===== Available records =====
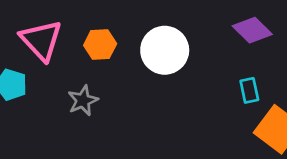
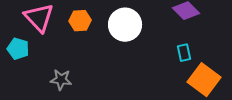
gray star: (83, 100) -> (61, 80), moved, turned 30

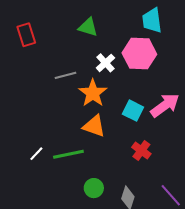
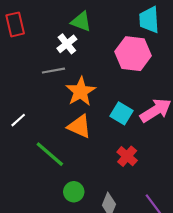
white cross: (105, 63) -> (67, 44), moved
white line: (36, 154) -> (18, 120), moved
green line: (68, 154) -> (50, 154), turned 48

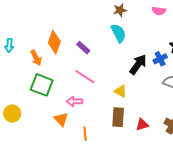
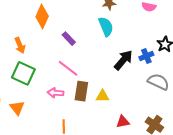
orange diamond: (54, 42) -> (42, 16), moved
yellow triangle: (121, 91) -> (103, 96), moved, turned -32
brown rectangle: (118, 117) -> (81, 91), moved
orange triangle: (61, 119) -> (17, 108), moved

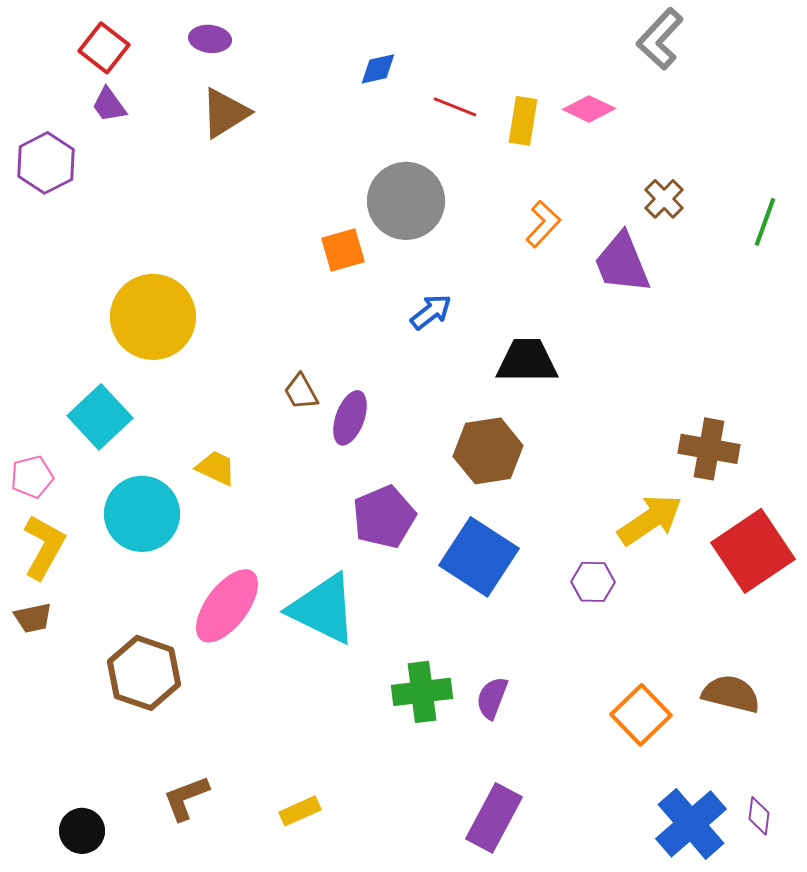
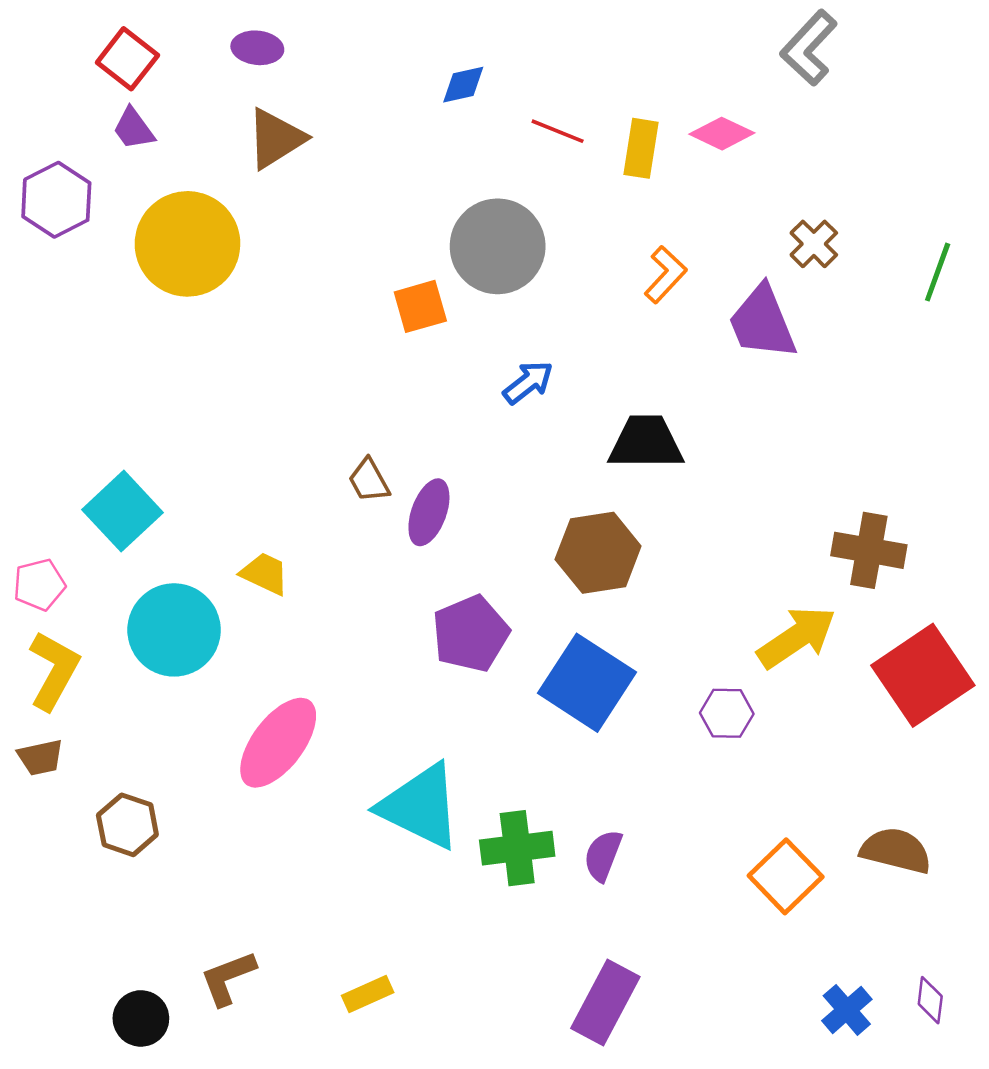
yellow circle: (153, 317) -> (187, 244), moved
cyan triangle: (323, 609) -> (420, 806), moved
brown hexagon: (144, 673) -> (127, 825), moved, size x0.7
blue cross: (691, 824) -> (847, 1010), size x0.6
black circle: (82, 831) -> (141, 1018), moved

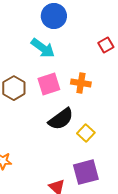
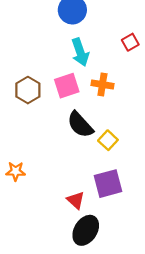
cyan arrow: (43, 48) -> (80, 52), moved, turned 35
black semicircle: (61, 119) -> (80, 125), turned 84

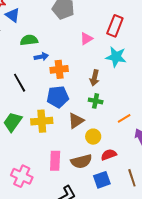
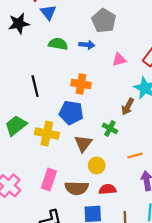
blue arrow: (41, 57) -> (87, 45), moved
brown arrow: (95, 78) -> (128, 107), moved
brown triangle: (76, 121) -> (83, 143), turned -36

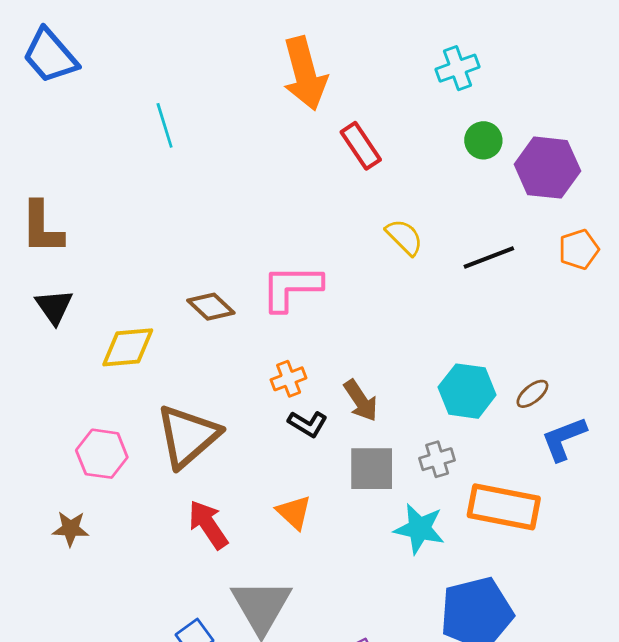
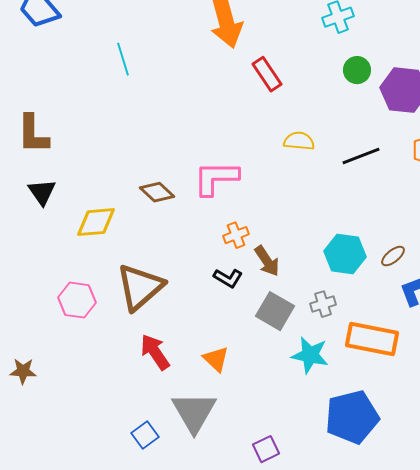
yellow semicircle: (404, 237) -> (299, 141), turned -40
orange cross: (289, 379) -> (236, 235), moved
gray square: (372, 469) -> (275, 311), turned 30
orange triangle: (294, 512) -> (216, 359), moved
brown star: (71, 529) -> (23, 371), moved

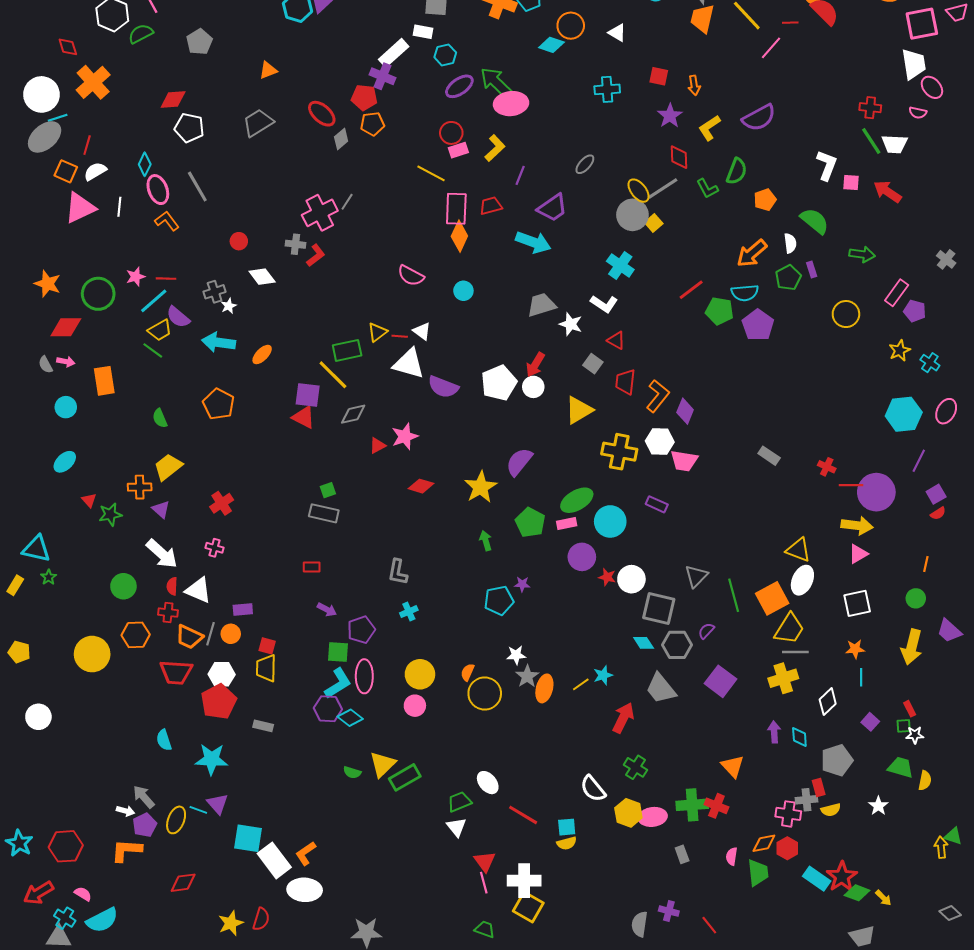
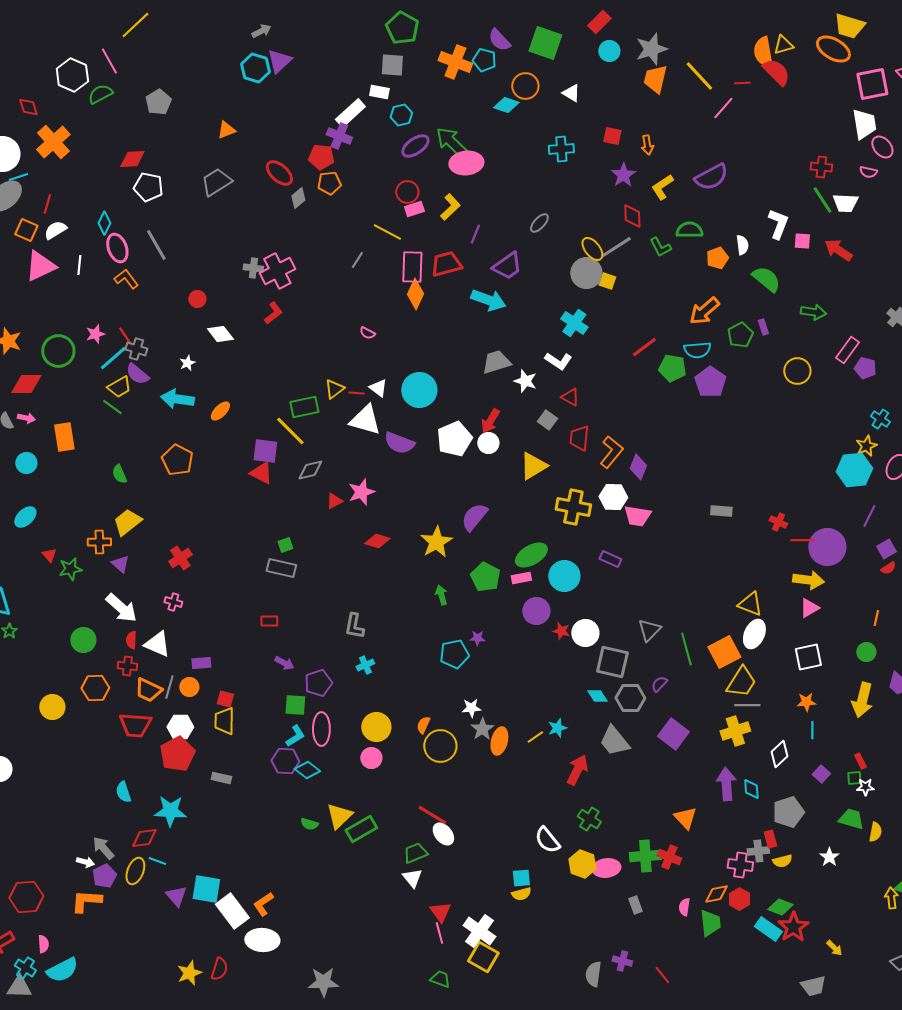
green semicircle: (737, 171) -> (689, 230), turned -112
gray line: (347, 202) -> (357, 260), moved
red trapezoid: (491, 206) -> (446, 264), size x1.4
yellow square: (654, 223) -> (607, 281), turned -30
white semicircle: (790, 243) -> (742, 245), moved
gray cross: (295, 244) -> (253, 268), moved
pink semicircle: (411, 276) -> (367, 333), size x0.6
red line: (166, 279) -> (125, 336), turned 54
cyan circle: (463, 291) -> (419, 390), moved, size x1.8
gray cross: (215, 292) -> (136, 349), moved, turned 35
yellow star: (900, 350) -> (866, 446), moved
gray rectangle: (769, 456) -> (721, 511), turned -30
yellow circle: (92, 654) -> (52, 707), size x0.7
cyan L-shape: (338, 683) -> (295, 736), size x0.7
purple arrow: (774, 732) -> (726, 784), size x1.5
purple triangle: (218, 804) -> (176, 896), moved
red line: (523, 815) -> (432, 815), moved
white cross: (524, 881) -> (479, 931), turned 36
red diamond: (183, 883) -> (144, 838), moved
green diamond: (857, 893) -> (780, 907), moved
pink semicircle: (83, 894) -> (43, 944), turned 54

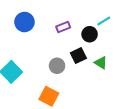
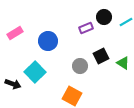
blue circle: (24, 22) -> (48, 41), moved
black circle: (90, 34) -> (104, 17), moved

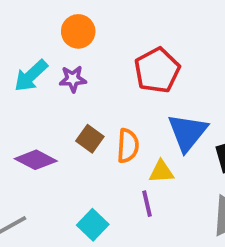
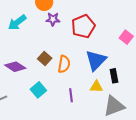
purple star: (73, 79) -> (53, 19), moved
yellow triangle: (161, 172) -> (96, 87), moved
cyan square: (93, 225) -> (38, 90), moved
=====
### Task brief
Please repeat the listing above word for word, with the pictures removed.

### Output
gray star: (83, 100) -> (61, 80), moved, turned 30

white cross: (105, 63) -> (67, 44), moved
white line: (36, 154) -> (18, 120), moved
green line: (68, 154) -> (50, 154), turned 48

orange diamond: (54, 42) -> (42, 16), moved
yellow triangle: (121, 91) -> (103, 96), moved, turned -32
brown rectangle: (118, 117) -> (81, 91), moved
orange triangle: (61, 119) -> (17, 108), moved

yellow circle: (153, 317) -> (187, 244), moved
cyan triangle: (323, 609) -> (420, 806), moved
brown hexagon: (144, 673) -> (127, 825), moved, size x0.7
blue cross: (691, 824) -> (847, 1010), size x0.6
black circle: (82, 831) -> (141, 1018), moved

cyan arrow: (43, 48) -> (80, 52), moved, turned 35
black semicircle: (61, 119) -> (80, 125), turned 84

blue arrow: (41, 57) -> (87, 45), moved
brown arrow: (95, 78) -> (128, 107), moved
brown triangle: (76, 121) -> (83, 143), turned -36

yellow semicircle: (404, 237) -> (299, 141), turned -40
orange cross: (289, 379) -> (236, 235), moved
gray square: (372, 469) -> (275, 311), turned 30
orange triangle: (294, 512) -> (216, 359), moved
brown star: (71, 529) -> (23, 371), moved

green semicircle: (737, 171) -> (689, 230), turned -112
gray line: (347, 202) -> (357, 260), moved
red trapezoid: (491, 206) -> (446, 264), size x1.4
yellow square: (654, 223) -> (607, 281), turned -30
white semicircle: (790, 243) -> (742, 245), moved
gray cross: (295, 244) -> (253, 268), moved
pink semicircle: (411, 276) -> (367, 333), size x0.6
red line: (166, 279) -> (125, 336), turned 54
cyan circle: (463, 291) -> (419, 390), moved, size x1.8
gray cross: (215, 292) -> (136, 349), moved, turned 35
yellow star: (900, 350) -> (866, 446), moved
gray rectangle: (769, 456) -> (721, 511), turned -30
yellow circle: (92, 654) -> (52, 707), size x0.7
cyan L-shape: (338, 683) -> (295, 736), size x0.7
purple arrow: (774, 732) -> (726, 784), size x1.5
purple triangle: (218, 804) -> (176, 896), moved
red line: (523, 815) -> (432, 815), moved
white cross: (524, 881) -> (479, 931), turned 36
red diamond: (183, 883) -> (144, 838), moved
green diamond: (857, 893) -> (780, 907), moved
pink semicircle: (83, 894) -> (43, 944), turned 54

blue circle: (24, 22) -> (48, 41), moved
black circle: (90, 34) -> (104, 17), moved

purple star: (73, 79) -> (53, 19), moved
yellow triangle: (161, 172) -> (96, 87), moved
cyan square: (93, 225) -> (38, 90), moved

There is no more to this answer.